-- Directions --
Each line of the listing below that includes "phone" should be reported.

-------- Entries supplied --------

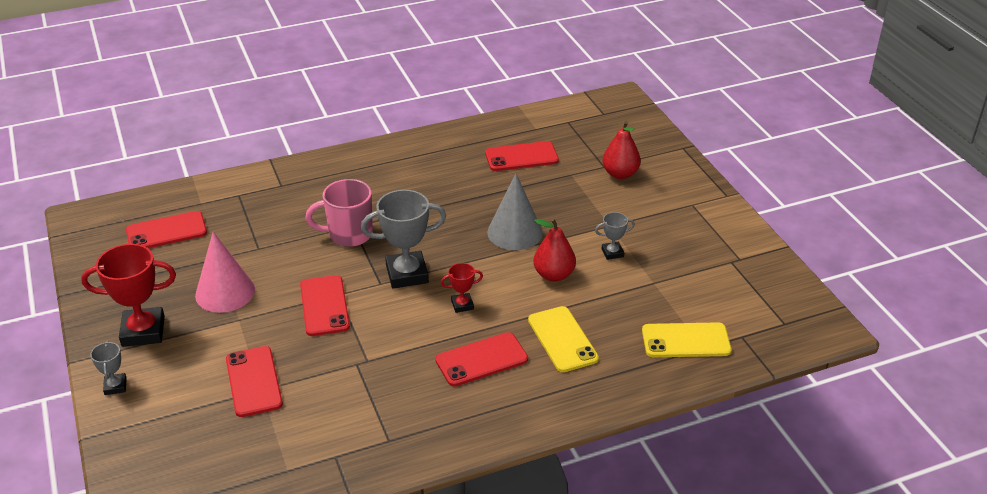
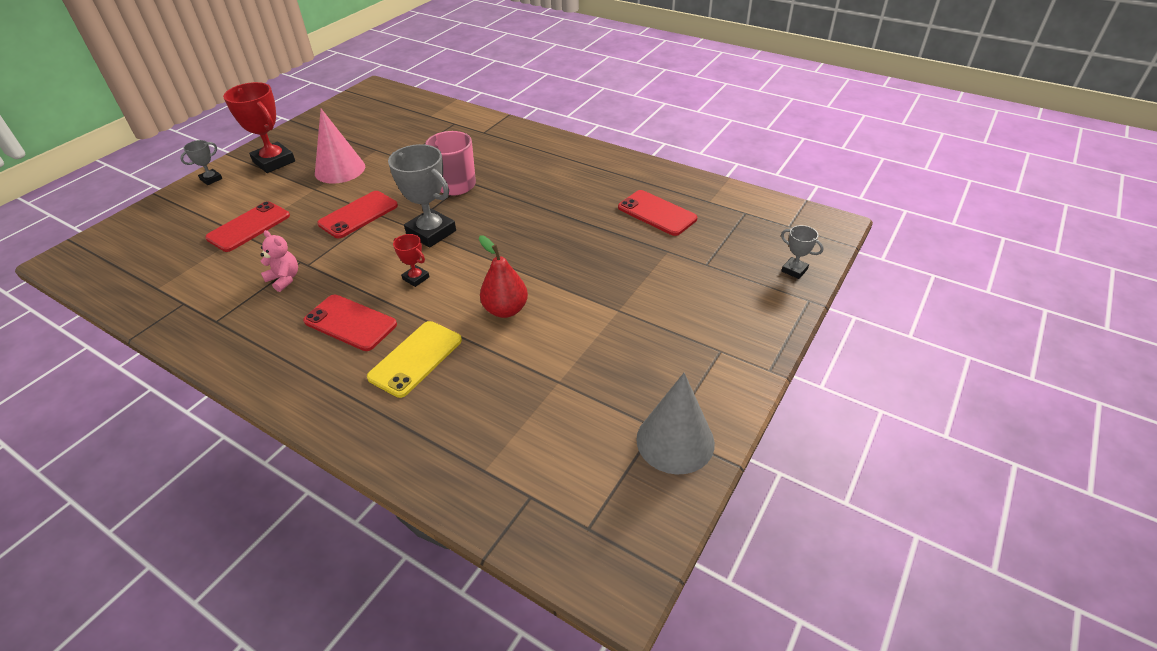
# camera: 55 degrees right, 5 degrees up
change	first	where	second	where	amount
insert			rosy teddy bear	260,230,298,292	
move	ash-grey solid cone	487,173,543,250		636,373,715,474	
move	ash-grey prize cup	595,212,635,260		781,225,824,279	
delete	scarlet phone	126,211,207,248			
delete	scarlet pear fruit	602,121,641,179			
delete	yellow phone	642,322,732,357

--------

-- Exercise answer --
delete	scarlet phone	126,211,207,248			
delete	yellow phone	642,322,732,357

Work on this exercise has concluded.